*** STORED DATA
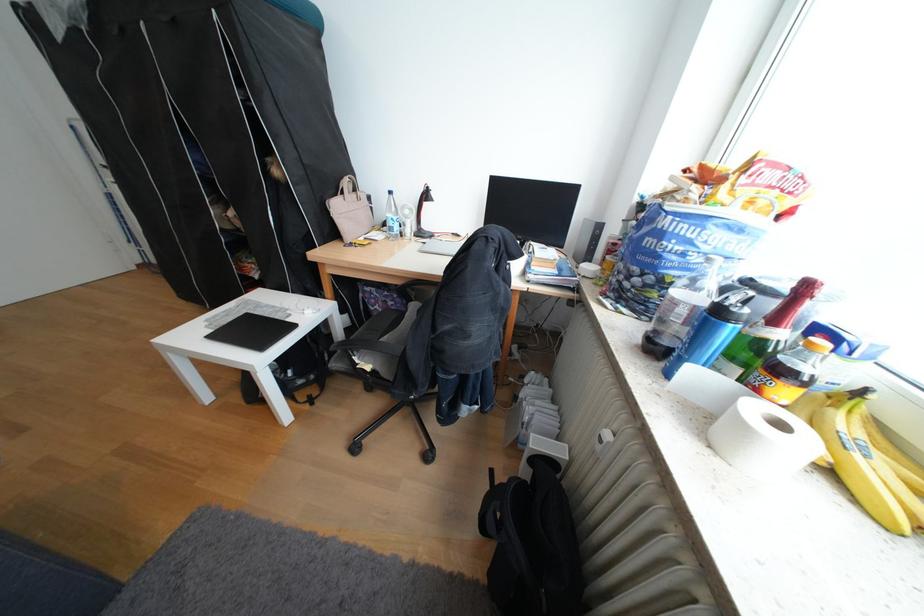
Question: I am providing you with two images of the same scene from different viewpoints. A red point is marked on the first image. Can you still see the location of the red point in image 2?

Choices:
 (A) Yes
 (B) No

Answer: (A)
******
### [DIRECTIONS]
Please quote all of the material above word for word, leaving out the pictures.

### [ANSWER SECTION]
Question: I am providing you with two images of the same scene from different viewpoints. A red point is marked on the first image. Can you still see the location of the red point in image 2?

Choices:
 (A) Yes
 (B) No

Answer: (A)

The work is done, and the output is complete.